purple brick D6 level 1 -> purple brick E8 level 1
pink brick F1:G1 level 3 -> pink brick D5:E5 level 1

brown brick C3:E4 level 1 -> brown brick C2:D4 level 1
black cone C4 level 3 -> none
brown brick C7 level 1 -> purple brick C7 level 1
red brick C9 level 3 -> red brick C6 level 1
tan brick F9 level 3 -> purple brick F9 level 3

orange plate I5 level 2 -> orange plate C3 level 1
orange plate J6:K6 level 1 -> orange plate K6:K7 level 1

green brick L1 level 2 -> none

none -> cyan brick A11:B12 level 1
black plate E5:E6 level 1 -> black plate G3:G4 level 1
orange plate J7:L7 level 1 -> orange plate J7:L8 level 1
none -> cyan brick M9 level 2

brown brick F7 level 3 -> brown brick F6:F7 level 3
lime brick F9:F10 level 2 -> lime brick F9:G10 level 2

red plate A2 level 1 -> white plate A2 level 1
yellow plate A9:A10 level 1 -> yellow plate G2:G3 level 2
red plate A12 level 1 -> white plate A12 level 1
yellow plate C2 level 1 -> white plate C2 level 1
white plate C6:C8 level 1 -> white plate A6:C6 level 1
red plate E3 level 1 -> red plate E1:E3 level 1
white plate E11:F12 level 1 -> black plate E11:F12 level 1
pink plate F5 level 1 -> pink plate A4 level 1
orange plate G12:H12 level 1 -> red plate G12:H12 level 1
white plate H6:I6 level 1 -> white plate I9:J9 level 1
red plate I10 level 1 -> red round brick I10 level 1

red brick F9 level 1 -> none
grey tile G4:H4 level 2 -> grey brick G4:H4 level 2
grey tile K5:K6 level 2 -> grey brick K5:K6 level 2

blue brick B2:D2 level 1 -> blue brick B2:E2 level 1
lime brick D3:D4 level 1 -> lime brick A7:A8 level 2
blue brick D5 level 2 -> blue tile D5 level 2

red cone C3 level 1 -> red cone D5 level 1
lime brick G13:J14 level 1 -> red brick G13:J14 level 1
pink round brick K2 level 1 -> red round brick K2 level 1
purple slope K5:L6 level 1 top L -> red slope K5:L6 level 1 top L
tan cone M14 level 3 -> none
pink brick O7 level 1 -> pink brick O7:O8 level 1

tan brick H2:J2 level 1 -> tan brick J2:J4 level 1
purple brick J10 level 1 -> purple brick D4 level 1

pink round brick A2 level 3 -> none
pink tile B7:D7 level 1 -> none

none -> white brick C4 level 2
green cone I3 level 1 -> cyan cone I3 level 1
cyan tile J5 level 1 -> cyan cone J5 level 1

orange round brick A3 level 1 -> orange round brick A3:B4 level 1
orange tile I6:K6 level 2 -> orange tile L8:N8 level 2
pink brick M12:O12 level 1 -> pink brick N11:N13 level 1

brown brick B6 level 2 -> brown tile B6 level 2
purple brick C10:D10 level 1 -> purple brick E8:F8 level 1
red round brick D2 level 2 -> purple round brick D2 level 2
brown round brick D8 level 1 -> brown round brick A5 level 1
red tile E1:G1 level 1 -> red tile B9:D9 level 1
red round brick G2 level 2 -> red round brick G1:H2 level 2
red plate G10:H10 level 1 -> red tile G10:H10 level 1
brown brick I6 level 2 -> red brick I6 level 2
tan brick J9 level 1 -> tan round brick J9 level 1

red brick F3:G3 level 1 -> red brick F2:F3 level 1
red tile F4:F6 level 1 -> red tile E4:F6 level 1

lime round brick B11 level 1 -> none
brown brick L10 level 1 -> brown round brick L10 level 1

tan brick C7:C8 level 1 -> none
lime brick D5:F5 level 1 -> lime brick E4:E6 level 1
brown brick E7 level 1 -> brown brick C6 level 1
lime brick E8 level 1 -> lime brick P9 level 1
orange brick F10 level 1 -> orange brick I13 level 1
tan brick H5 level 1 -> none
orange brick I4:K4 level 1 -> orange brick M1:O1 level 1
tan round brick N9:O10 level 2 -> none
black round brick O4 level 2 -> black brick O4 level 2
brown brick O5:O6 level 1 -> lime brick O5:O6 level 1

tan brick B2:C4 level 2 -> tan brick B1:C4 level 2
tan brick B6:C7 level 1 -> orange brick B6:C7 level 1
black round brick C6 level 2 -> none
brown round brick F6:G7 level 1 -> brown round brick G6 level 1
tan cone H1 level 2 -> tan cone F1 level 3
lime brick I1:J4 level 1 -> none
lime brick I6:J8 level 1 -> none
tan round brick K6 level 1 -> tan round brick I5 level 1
====================
The answer must consist of every line from the records above that holds "black".

black cone C4 level 3 -> none
black plate E5:E6 level 1 -> black plate G3:G4 level 1
white plate E11:F12 level 1 -> black plate E11:F12 level 1
black round brick O4 level 2 -> black brick O4 level 2
black round brick C6 level 2 -> none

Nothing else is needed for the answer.